→ **Exercise requirements**: Which lines of the records below contain the string "trapezoid"? Copy out each of those lines.

────

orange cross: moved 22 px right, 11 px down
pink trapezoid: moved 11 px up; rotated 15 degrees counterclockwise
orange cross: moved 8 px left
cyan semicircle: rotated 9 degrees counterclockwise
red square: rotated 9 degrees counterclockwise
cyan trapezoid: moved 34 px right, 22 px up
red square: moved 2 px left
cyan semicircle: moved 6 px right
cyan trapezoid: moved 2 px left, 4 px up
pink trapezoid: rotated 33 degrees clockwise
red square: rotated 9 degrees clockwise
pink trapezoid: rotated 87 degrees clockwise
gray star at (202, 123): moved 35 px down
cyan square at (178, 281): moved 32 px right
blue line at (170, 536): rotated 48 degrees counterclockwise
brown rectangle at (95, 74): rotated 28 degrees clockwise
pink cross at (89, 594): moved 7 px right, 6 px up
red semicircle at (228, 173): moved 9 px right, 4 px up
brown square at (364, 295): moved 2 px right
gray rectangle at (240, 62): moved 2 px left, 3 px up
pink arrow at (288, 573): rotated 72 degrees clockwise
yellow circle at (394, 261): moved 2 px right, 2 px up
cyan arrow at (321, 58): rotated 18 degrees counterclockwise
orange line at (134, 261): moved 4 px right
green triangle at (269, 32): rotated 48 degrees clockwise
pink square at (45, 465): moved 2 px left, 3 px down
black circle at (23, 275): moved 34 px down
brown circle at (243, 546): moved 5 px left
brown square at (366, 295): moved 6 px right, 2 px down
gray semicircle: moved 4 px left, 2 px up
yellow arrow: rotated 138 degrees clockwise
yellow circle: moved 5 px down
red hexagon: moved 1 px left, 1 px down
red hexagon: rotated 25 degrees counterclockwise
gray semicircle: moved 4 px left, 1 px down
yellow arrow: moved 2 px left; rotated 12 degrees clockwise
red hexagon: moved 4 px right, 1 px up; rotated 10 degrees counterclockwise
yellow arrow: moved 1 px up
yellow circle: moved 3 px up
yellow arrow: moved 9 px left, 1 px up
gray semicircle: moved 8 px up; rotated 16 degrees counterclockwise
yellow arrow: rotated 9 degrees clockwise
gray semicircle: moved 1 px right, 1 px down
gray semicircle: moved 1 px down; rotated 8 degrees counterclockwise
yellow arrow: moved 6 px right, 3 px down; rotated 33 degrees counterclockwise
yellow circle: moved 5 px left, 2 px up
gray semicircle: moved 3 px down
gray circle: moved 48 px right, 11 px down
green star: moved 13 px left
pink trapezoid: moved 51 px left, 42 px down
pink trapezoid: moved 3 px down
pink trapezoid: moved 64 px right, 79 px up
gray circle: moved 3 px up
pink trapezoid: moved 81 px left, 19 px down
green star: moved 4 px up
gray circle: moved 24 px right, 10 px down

────

→ **Response to this exercise**:
pink trapezoid: moved 11 px up; rotated 15 degrees counterclockwise
cyan trapezoid: moved 34 px right, 22 px up
cyan trapezoid: moved 2 px left, 4 px up
pink trapezoid: rotated 33 degrees clockwise
pink trapezoid: rotated 87 degrees clockwise
pink trapezoid: moved 51 px left, 42 px down
pink trapezoid: moved 3 px down
pink trapezoid: moved 64 px right, 79 px up
pink trapezoid: moved 81 px left, 19 px down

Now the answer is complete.